[TASK TO CARRY OUT]: A partial copy is required: transcribe exactly the lines from the one containing "The second view lost the red_serving_bowl" through the last line below, without any pictures.

[DATASET SECTION]:
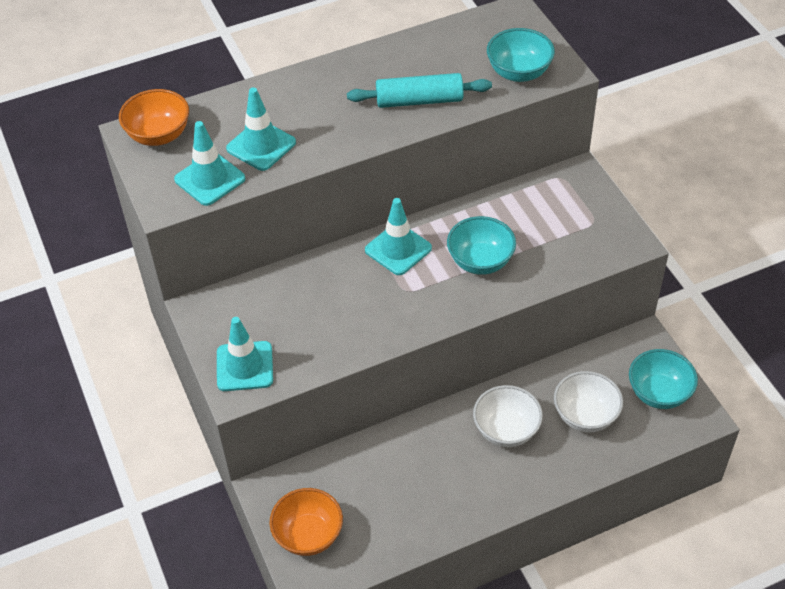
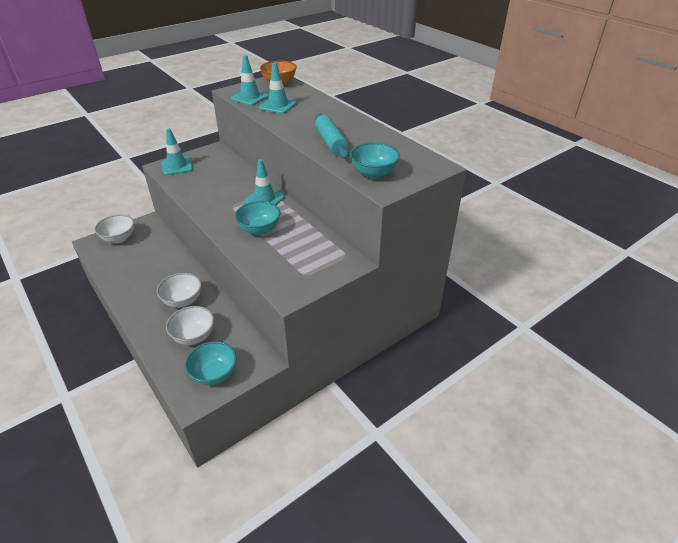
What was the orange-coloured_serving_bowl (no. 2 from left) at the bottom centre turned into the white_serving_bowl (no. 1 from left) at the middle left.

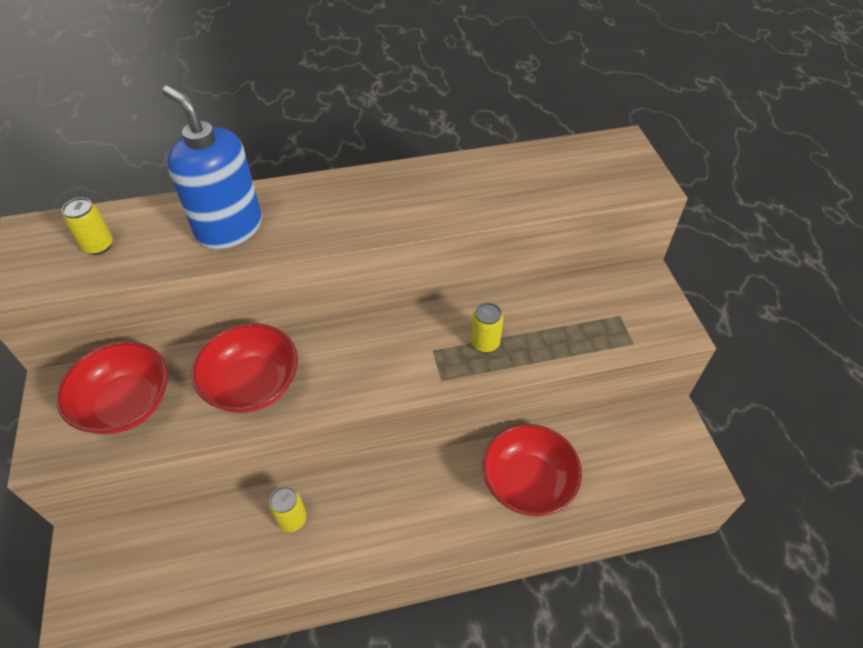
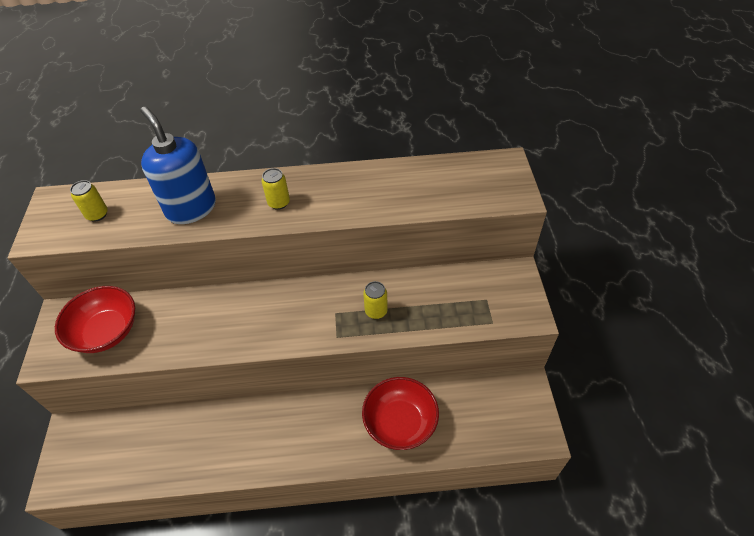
The second view lost the red_serving_bowl (no. 2 from left) at the middle left. The golden_soda_can (no. 2 from left) ended up elsewhere, having gone from the bottom centre to the centre.

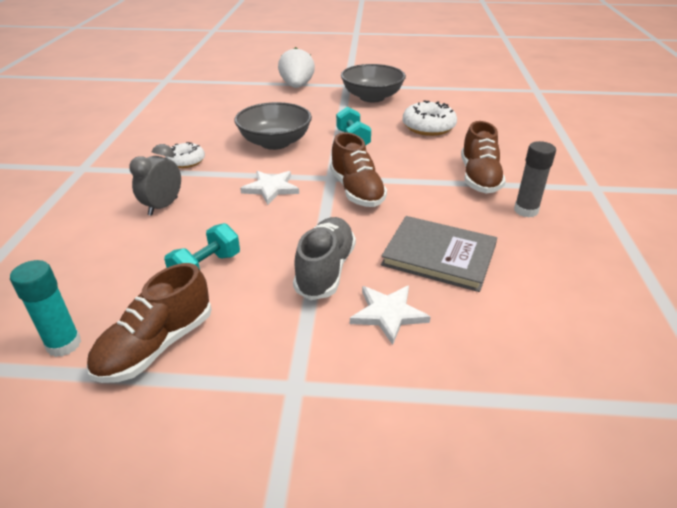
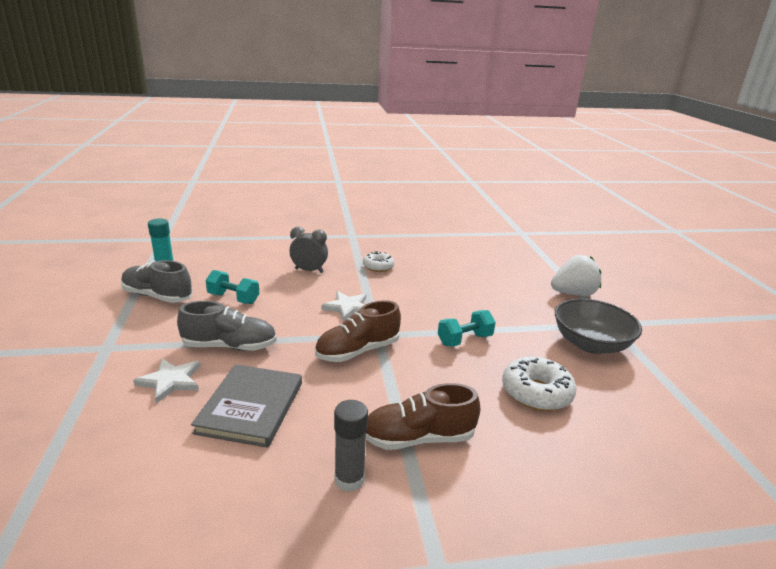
The second view lost the gray_serving_bowl (no. 1 from left) at the top centre. What was the russet_sneaker (no. 1 from left) at the middle left turned into the gray_sneaker (no. 1 from left) at the middle left.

[WRITTEN REPLY]:
The second view lost the red_serving_bowl (no. 2 from left) at the middle left. The golden_soda_can (no. 2 from left) ended up elsewhere, having gone from the bottom centre to the centre.

The second view lost the gray_serving_bowl (no. 1 from left) at the top centre. What was the russet_sneaker (no. 1 from left) at the middle left turned into the gray_sneaker (no. 1 from left) at the middle left.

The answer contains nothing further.